◆ SUPPLIED RECORDS:
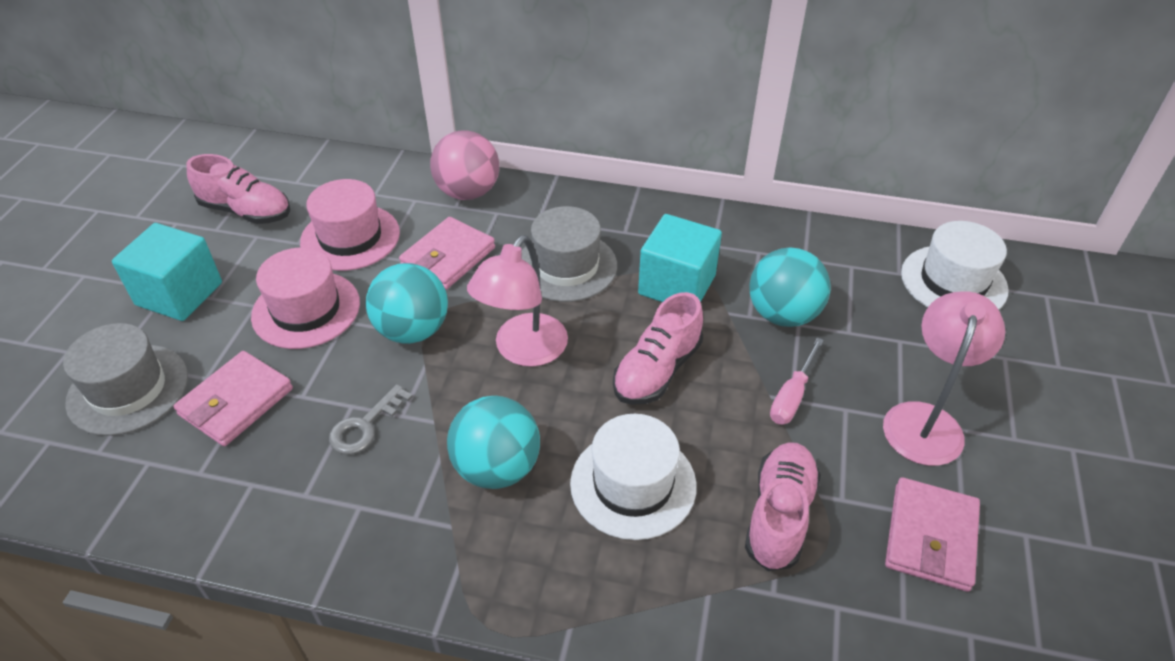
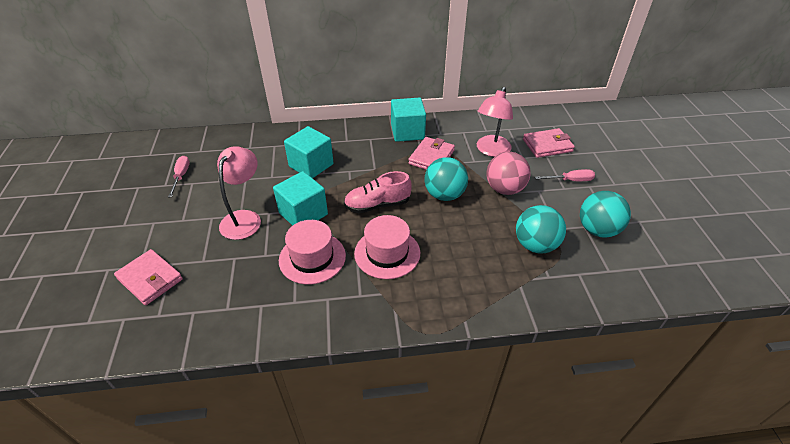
grey hat: 2 -> 0
grey key: 1 -> 0
pink screwdriver: 1 -> 2
pink shoe: 3 -> 1
turquoise cube: 2 -> 3
white hat: 2 -> 0

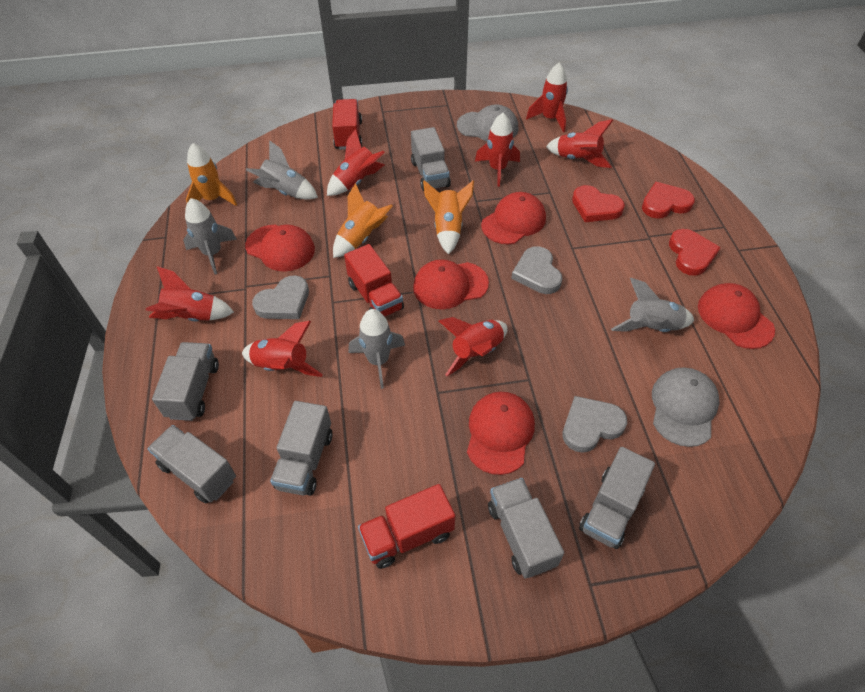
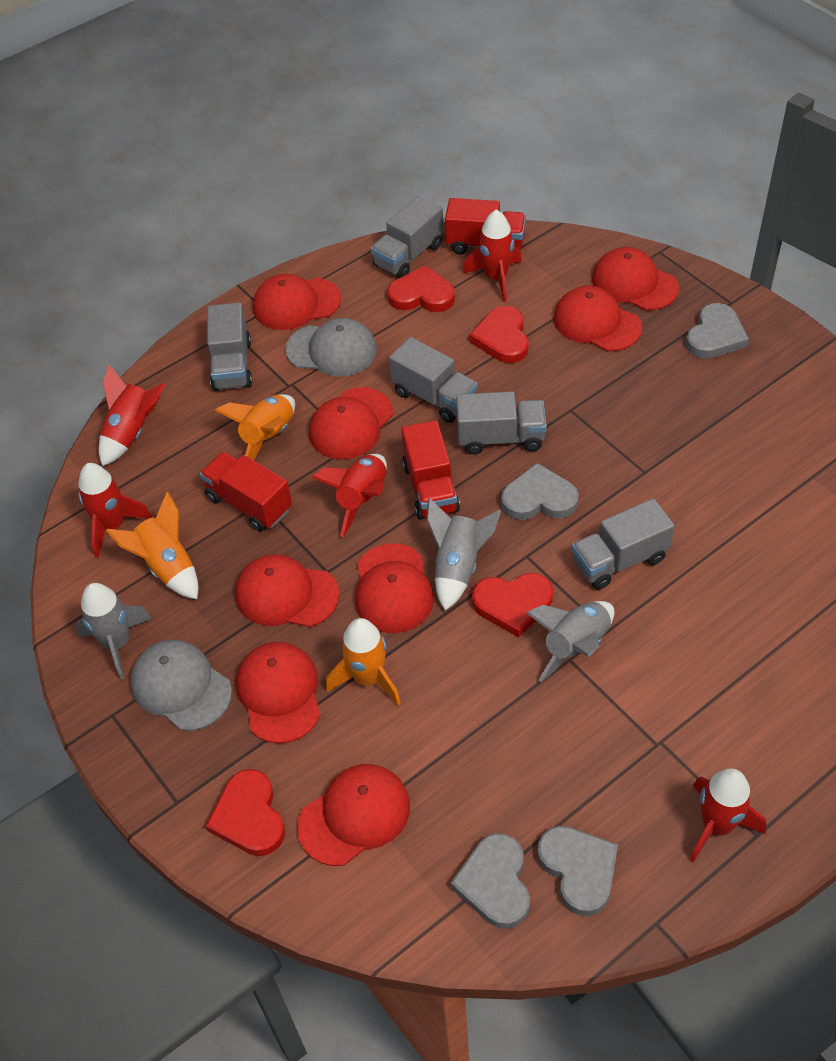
grey heart: 3 -> 4
grey rocket: 4 -> 3
grey truck: 6 -> 5
red cap: 5 -> 8
red heart: 3 -> 4
red rocket: 7 -> 5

◆ ABOUT THIS EXERCISE:
The lines from the one that contains "pink screwdriver: 1 -> 2" through the end of the data, repeated exactly and with no pictures, make up the whole answer.

◆ SOLVED EXERCISE:
pink screwdriver: 1 -> 2
pink shoe: 3 -> 1
turquoise cube: 2 -> 3
white hat: 2 -> 0

grey heart: 3 -> 4
grey rocket: 4 -> 3
grey truck: 6 -> 5
red cap: 5 -> 8
red heart: 3 -> 4
red rocket: 7 -> 5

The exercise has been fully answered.